> **Available records**:
______

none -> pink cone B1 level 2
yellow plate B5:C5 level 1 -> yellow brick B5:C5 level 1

______

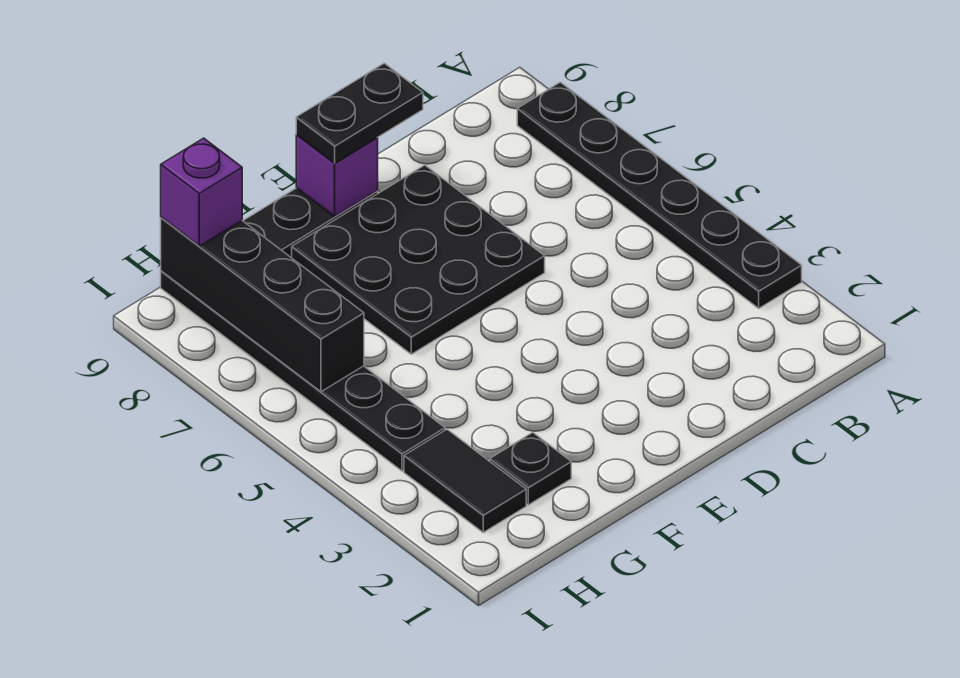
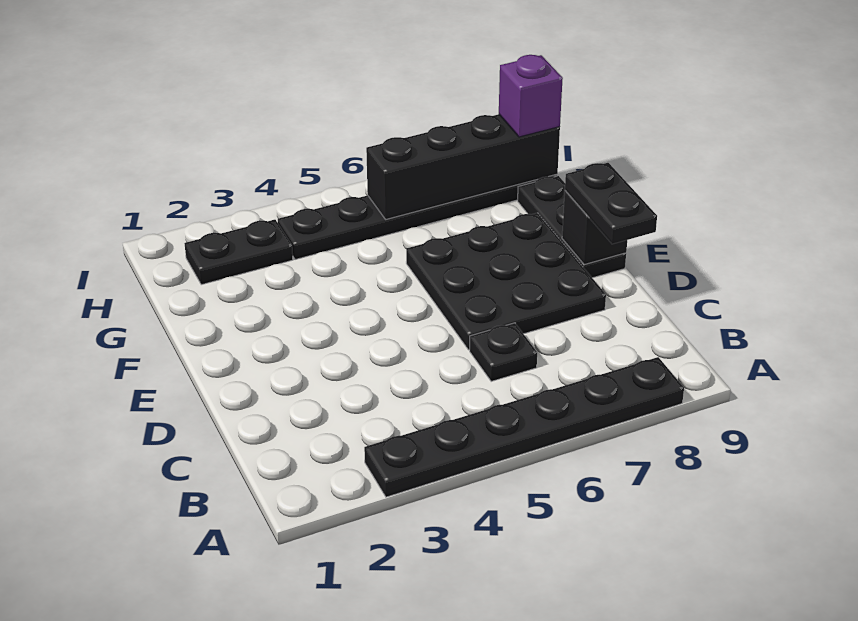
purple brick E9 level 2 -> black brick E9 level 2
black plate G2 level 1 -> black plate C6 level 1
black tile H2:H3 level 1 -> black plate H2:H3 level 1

______

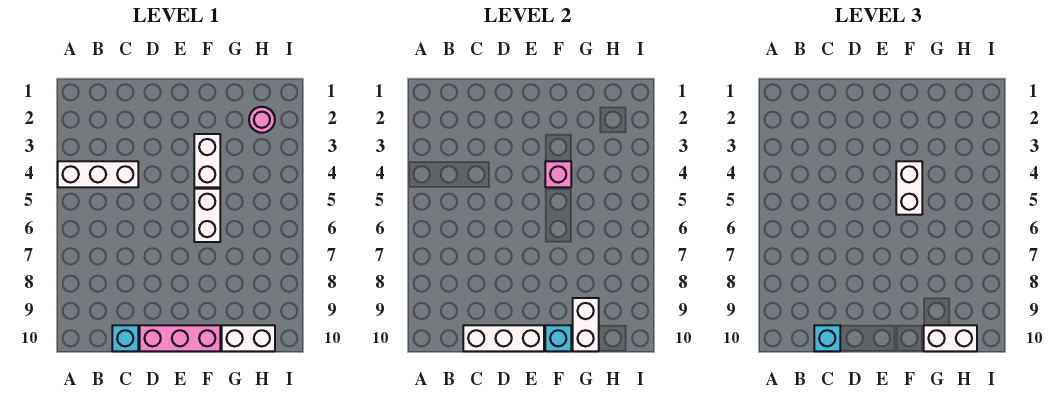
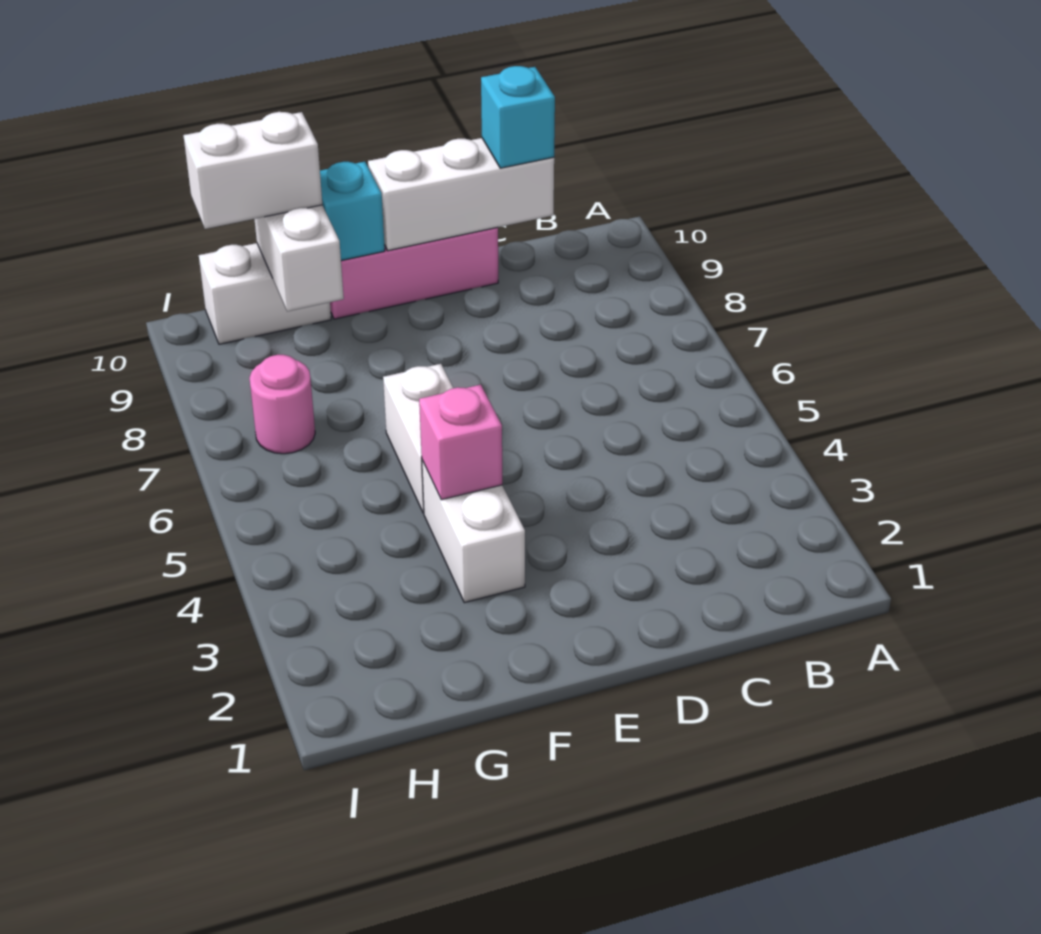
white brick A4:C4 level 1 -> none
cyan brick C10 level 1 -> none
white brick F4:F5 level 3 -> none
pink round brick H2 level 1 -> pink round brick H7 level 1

______

> **Directions for this task**:
Scan the material above. Return every line containing the string "black".

> **Finished exercise**:
purple brick E9 level 2 -> black brick E9 level 2
black plate G2 level 1 -> black plate C6 level 1
black tile H2:H3 level 1 -> black plate H2:H3 level 1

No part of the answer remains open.